Task details » Reproduce the records exactly through the line with "[434,311,469,365] to [284,615,347,688]".

START Provided entries

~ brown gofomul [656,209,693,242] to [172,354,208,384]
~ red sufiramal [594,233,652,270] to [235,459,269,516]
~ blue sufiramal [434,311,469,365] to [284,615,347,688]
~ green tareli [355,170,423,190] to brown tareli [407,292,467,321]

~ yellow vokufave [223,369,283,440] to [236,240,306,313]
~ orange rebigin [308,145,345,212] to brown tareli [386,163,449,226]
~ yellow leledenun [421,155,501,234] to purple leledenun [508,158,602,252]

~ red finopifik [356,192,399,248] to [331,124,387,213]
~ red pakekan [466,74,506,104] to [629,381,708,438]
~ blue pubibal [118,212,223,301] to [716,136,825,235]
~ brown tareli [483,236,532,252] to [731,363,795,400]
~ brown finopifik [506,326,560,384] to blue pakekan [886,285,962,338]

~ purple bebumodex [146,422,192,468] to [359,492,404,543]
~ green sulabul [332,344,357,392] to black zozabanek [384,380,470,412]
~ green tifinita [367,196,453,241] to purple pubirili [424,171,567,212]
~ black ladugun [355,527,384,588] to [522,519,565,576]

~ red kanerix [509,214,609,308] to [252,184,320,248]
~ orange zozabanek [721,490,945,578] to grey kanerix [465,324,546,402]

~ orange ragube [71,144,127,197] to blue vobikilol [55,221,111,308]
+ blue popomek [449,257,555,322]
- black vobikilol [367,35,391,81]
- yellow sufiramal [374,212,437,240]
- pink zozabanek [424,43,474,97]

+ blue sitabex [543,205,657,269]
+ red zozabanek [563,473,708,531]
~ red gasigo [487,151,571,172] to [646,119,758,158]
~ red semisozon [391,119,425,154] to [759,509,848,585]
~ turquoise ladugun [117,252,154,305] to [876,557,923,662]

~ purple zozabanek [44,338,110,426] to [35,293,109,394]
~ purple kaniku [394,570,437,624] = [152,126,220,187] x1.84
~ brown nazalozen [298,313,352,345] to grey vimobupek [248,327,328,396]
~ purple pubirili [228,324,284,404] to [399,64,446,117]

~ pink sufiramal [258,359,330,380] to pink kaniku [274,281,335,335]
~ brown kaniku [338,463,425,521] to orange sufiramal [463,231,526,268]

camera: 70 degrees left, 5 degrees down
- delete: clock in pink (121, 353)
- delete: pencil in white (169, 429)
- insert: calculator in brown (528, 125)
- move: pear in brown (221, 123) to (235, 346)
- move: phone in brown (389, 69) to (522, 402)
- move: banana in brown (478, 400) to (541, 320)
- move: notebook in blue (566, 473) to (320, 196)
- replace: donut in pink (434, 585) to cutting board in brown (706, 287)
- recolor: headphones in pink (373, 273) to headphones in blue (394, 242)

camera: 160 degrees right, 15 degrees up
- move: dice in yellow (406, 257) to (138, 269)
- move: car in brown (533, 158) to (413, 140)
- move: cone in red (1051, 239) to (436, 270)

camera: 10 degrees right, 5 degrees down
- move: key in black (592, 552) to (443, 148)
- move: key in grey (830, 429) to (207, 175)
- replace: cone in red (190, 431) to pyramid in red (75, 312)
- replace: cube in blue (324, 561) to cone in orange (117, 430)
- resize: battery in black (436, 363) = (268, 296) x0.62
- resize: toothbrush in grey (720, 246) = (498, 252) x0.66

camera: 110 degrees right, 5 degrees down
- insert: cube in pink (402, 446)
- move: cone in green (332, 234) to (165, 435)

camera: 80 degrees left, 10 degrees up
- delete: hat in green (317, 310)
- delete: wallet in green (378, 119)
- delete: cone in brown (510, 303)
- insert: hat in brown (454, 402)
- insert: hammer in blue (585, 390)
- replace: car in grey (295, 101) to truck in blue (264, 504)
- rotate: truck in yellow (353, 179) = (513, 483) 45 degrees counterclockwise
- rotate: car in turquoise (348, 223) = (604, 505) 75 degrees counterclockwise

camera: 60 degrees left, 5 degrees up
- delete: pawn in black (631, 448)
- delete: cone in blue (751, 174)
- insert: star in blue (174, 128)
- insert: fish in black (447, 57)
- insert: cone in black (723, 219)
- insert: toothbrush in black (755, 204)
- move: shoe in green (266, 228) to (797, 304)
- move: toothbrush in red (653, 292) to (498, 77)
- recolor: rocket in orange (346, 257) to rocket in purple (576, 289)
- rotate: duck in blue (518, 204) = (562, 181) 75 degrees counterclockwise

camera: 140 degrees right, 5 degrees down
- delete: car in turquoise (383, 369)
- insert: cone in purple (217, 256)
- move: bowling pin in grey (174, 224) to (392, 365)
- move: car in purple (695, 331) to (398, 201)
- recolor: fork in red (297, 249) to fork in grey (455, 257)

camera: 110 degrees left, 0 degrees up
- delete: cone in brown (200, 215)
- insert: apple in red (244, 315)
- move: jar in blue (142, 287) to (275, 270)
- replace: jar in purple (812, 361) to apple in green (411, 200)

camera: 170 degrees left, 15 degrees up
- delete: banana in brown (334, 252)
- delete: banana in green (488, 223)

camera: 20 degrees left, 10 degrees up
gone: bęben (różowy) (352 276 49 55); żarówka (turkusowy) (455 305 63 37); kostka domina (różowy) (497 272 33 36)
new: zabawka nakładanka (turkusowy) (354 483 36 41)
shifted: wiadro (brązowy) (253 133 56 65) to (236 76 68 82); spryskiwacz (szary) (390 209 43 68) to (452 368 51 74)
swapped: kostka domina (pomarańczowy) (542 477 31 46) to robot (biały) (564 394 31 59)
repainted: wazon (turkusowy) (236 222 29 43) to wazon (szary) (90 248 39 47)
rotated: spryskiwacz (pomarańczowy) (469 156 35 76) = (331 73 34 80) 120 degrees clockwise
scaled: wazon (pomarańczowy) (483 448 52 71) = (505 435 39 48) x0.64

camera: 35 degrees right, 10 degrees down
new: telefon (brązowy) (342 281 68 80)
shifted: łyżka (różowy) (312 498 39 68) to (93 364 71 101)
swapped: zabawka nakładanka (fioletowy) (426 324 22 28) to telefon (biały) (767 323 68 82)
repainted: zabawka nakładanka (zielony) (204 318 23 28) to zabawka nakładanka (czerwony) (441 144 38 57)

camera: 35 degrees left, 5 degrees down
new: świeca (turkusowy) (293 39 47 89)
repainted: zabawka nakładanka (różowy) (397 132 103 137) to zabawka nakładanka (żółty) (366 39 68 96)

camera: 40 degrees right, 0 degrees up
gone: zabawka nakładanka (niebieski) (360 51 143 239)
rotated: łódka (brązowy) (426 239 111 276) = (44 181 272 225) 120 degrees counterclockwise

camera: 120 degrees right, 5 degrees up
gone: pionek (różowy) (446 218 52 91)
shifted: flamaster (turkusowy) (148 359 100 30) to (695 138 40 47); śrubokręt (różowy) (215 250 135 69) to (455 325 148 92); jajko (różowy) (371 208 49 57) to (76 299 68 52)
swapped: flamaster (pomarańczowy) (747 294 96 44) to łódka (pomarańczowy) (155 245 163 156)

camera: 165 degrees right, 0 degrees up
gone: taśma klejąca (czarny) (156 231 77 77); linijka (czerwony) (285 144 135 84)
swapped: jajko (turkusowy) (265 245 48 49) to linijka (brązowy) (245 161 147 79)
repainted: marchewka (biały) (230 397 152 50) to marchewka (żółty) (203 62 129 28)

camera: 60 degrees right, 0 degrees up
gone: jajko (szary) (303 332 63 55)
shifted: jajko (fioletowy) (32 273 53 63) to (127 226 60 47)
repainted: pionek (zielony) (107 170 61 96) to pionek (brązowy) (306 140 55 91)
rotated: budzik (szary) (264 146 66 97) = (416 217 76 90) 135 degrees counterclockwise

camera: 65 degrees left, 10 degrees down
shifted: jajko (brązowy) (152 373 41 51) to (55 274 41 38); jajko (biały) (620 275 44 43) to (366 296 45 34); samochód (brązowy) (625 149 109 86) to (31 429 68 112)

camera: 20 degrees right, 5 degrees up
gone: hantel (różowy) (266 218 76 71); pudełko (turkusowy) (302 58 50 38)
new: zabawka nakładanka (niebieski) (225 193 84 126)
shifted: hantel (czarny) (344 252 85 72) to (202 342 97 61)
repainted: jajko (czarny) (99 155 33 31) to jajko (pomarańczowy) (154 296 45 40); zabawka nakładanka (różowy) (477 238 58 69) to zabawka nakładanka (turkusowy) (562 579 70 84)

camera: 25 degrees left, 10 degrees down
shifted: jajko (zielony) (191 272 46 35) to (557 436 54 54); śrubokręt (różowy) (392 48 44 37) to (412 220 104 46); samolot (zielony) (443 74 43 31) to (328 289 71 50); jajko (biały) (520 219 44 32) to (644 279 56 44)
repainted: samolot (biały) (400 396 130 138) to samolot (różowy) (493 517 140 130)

END Provided entries

Output for this exercise »
~ brown gofomul [656,209,693,242] to [172,354,208,384]
~ red sufiramal [594,233,652,270] to [235,459,269,516]
~ blue sufiramal [434,311,469,365] to [284,615,347,688]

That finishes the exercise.